**PROBLEM TO WORK ON**
Word for word, return the lines from the start of the entries below through the line that has "relocated: grey pill shape <499, 201>".

Stored dataset items:
========

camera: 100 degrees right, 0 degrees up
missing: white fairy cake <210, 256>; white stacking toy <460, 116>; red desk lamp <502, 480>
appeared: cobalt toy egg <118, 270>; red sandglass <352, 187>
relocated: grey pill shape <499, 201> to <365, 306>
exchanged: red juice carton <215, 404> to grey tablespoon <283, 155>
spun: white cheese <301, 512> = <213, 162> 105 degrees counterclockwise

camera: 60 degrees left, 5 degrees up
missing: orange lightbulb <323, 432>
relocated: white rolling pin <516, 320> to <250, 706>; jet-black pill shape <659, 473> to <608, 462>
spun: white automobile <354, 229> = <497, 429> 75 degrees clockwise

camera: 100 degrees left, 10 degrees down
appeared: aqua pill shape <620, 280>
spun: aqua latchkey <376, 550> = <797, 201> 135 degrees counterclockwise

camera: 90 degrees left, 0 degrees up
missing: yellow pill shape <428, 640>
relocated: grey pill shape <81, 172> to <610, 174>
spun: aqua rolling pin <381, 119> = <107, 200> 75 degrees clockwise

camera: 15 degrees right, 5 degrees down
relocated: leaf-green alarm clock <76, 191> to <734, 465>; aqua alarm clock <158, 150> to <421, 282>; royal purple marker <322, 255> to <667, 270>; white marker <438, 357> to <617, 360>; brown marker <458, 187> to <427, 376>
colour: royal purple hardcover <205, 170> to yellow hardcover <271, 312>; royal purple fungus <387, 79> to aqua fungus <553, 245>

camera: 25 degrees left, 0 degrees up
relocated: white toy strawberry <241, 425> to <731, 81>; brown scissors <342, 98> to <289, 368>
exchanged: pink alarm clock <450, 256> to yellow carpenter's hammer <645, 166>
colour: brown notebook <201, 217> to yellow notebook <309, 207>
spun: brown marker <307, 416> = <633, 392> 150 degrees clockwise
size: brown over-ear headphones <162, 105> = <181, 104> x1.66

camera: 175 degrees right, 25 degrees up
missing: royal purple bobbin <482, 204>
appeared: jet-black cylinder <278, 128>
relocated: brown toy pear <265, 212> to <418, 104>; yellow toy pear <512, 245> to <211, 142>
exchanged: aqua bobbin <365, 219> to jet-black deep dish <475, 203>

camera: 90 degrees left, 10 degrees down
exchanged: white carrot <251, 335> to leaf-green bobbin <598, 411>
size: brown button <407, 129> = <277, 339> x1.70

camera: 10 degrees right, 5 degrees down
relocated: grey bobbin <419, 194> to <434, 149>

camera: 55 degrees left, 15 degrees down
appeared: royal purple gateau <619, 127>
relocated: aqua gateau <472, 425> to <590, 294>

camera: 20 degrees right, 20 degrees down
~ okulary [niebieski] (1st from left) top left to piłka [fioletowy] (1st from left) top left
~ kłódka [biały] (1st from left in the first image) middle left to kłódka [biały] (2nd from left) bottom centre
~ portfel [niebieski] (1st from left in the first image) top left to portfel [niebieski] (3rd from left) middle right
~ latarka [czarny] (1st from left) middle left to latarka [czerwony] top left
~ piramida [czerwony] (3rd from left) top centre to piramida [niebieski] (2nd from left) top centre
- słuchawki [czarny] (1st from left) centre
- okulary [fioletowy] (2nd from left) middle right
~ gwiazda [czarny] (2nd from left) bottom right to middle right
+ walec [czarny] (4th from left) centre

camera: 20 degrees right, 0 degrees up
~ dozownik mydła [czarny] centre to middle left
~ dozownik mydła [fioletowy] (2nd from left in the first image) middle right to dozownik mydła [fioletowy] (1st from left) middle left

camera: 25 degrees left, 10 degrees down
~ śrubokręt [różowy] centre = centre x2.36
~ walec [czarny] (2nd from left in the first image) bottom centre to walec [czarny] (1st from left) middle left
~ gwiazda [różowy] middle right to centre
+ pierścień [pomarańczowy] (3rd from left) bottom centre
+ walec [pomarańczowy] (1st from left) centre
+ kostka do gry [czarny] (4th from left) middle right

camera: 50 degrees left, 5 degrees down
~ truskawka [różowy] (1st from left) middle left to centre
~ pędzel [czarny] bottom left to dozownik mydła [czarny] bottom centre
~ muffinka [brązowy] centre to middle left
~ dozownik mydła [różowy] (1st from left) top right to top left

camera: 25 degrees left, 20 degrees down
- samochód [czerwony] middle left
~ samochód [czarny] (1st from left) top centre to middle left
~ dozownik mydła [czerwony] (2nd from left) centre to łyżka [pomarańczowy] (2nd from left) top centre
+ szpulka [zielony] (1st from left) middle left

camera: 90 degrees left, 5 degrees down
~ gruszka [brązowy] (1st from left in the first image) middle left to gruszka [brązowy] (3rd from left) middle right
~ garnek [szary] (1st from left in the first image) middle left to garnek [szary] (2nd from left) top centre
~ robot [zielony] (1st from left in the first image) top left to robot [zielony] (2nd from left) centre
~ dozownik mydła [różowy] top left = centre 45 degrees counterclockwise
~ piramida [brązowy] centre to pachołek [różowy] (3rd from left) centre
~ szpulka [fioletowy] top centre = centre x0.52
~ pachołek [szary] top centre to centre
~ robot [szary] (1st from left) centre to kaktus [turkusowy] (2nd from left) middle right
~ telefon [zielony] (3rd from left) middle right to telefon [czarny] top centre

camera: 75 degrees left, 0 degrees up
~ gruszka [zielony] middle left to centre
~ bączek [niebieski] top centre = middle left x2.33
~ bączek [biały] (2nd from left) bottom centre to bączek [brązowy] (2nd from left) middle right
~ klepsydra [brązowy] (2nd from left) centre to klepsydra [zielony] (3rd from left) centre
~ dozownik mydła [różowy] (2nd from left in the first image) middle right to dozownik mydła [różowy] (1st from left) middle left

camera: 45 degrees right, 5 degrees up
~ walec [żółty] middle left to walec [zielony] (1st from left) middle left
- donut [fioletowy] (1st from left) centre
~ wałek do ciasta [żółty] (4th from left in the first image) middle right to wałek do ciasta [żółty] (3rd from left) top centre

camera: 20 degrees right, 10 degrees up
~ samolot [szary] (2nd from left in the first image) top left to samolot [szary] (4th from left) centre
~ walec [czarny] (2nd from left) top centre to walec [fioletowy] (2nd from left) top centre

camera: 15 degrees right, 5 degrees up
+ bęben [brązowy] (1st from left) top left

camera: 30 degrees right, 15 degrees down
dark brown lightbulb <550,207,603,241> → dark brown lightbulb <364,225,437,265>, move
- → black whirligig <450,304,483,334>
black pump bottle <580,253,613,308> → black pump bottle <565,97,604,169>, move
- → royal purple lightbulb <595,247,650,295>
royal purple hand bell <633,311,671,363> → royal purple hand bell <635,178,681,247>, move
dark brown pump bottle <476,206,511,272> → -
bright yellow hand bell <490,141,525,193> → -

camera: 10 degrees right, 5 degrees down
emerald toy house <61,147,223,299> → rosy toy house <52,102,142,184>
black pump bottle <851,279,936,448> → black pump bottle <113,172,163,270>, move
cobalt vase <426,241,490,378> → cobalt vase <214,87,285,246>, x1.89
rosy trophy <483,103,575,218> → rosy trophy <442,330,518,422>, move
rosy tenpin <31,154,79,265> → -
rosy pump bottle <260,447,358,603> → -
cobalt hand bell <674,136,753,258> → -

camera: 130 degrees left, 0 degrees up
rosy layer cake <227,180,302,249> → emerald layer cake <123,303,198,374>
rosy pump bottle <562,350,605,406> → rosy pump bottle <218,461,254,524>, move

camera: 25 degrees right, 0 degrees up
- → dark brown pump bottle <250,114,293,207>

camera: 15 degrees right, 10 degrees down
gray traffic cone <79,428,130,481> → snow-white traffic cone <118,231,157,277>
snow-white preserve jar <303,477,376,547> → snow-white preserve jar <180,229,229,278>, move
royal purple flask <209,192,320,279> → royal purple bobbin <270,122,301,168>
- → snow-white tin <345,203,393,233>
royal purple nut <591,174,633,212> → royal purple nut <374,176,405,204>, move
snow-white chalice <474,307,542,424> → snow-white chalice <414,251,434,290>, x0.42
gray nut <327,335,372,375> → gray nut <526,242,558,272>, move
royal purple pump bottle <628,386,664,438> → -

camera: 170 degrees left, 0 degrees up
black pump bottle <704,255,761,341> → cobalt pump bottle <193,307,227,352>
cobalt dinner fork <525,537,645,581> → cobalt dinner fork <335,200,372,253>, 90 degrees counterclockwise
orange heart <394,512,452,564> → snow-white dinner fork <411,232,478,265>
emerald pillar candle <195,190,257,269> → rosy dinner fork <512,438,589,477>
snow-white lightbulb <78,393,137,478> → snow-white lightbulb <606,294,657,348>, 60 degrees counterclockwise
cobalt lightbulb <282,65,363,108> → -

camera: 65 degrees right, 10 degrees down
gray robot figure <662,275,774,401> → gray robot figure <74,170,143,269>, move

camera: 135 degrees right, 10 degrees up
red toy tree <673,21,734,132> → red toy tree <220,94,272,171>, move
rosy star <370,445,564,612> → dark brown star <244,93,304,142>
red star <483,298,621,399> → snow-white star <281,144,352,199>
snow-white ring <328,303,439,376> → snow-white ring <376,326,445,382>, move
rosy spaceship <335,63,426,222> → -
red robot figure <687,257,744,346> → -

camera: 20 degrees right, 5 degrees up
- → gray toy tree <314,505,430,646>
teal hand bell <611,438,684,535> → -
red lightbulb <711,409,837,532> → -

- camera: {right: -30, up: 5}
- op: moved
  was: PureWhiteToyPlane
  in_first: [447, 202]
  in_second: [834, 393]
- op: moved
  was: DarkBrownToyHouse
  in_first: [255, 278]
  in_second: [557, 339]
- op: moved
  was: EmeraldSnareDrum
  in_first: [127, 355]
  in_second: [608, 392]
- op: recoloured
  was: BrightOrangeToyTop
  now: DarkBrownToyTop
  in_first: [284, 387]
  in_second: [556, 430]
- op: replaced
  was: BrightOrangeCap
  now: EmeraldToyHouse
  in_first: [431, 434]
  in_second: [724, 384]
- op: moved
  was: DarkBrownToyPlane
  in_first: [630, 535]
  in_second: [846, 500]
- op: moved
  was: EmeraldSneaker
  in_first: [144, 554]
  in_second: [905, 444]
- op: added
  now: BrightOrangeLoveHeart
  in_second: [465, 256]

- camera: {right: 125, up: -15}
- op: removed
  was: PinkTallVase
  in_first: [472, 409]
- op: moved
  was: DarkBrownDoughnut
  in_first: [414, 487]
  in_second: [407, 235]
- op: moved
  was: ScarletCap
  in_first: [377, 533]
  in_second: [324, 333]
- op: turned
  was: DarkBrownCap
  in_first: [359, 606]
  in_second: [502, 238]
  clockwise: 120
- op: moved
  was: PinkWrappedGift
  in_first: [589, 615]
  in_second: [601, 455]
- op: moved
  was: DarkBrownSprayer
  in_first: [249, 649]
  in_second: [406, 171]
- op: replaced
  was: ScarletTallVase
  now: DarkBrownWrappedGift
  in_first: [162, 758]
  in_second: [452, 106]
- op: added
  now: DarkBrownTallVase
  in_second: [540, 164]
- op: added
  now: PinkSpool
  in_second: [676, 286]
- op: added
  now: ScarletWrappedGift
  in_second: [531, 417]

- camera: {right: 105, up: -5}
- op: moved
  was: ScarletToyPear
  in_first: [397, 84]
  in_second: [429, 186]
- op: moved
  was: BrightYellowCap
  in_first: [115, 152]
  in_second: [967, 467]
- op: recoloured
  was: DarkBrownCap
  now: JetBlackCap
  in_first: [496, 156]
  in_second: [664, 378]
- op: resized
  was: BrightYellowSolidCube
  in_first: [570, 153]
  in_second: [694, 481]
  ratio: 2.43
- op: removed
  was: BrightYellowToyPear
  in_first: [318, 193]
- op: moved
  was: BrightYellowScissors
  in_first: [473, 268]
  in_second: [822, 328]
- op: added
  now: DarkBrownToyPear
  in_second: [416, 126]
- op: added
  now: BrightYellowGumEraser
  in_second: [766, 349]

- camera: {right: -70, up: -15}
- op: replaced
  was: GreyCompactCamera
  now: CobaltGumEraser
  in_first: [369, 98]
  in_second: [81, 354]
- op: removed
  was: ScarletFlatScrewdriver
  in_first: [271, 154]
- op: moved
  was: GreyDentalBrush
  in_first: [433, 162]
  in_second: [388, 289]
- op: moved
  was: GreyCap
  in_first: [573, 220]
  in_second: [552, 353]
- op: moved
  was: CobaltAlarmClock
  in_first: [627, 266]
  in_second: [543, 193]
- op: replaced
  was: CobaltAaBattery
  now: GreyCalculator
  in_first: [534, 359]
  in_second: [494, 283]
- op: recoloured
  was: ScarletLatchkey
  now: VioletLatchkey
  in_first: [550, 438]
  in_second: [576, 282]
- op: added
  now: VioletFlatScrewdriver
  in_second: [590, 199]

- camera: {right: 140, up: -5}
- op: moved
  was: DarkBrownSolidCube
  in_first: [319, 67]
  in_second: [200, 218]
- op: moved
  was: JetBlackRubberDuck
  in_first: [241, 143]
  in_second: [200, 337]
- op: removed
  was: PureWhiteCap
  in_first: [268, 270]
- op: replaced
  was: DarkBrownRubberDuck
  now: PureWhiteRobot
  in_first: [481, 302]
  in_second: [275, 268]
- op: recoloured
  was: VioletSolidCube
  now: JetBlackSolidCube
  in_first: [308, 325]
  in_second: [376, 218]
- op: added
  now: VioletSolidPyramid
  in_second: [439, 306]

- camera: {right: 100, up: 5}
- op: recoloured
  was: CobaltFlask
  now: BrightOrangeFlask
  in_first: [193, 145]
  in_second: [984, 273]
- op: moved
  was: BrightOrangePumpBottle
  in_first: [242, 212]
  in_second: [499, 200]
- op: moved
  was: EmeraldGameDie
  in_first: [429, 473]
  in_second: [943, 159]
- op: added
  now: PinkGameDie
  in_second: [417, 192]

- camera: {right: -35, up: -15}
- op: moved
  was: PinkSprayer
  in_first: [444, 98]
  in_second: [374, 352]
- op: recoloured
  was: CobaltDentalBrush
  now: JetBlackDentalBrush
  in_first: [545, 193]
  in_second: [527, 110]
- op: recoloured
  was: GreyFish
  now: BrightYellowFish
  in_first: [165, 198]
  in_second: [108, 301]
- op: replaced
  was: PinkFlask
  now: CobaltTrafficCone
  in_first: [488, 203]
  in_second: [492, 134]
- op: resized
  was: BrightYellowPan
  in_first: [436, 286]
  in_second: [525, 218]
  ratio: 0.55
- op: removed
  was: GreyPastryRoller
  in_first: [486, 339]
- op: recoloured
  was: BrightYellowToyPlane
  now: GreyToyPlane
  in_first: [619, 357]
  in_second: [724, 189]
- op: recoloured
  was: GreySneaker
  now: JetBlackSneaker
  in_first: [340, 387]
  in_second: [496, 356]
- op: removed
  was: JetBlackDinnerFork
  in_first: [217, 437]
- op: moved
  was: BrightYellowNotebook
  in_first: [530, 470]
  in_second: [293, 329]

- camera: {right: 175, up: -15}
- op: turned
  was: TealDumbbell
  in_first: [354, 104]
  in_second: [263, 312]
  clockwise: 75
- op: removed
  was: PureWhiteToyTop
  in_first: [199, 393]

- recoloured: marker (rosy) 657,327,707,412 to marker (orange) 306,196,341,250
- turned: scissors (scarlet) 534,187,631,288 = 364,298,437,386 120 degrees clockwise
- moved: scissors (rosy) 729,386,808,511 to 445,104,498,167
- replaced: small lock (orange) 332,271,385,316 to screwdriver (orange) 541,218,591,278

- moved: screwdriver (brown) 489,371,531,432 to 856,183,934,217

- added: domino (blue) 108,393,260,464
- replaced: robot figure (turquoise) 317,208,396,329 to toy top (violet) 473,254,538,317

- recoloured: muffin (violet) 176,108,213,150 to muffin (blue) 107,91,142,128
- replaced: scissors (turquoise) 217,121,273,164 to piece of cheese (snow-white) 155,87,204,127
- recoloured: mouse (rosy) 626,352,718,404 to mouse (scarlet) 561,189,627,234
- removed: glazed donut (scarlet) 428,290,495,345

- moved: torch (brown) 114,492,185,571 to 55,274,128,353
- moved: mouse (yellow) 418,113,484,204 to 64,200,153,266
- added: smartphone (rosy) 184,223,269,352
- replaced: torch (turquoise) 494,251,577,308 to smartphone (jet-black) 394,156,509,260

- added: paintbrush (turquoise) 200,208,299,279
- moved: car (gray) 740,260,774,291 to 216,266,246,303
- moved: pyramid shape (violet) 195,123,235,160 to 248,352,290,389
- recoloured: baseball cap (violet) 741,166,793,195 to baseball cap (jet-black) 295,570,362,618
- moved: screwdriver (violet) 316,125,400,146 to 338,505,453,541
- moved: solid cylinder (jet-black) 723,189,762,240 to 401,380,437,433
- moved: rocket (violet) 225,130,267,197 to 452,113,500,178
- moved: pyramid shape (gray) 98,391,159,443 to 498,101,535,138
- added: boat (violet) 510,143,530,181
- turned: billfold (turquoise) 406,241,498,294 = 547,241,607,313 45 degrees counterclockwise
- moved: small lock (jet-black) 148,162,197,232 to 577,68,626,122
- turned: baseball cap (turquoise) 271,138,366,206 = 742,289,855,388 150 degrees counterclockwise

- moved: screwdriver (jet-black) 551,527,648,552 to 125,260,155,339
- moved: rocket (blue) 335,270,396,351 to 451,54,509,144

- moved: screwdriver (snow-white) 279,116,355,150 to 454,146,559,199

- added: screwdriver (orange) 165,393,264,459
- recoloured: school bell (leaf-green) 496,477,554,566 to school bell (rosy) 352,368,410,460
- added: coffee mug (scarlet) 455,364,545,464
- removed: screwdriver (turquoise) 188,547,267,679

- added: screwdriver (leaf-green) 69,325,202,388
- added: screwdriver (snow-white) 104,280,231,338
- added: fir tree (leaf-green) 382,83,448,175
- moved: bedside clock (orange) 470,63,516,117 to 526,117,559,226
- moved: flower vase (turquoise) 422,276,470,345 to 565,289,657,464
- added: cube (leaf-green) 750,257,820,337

========

**RESPONSE BOX**
camera: 100 degrees right, 0 degrees up
missing: white fairy cake <210, 256>; white stacking toy <460, 116>; red desk lamp <502, 480>
appeared: cobalt toy egg <118, 270>; red sandglass <352, 187>
relocated: grey pill shape <499, 201> to <365, 306>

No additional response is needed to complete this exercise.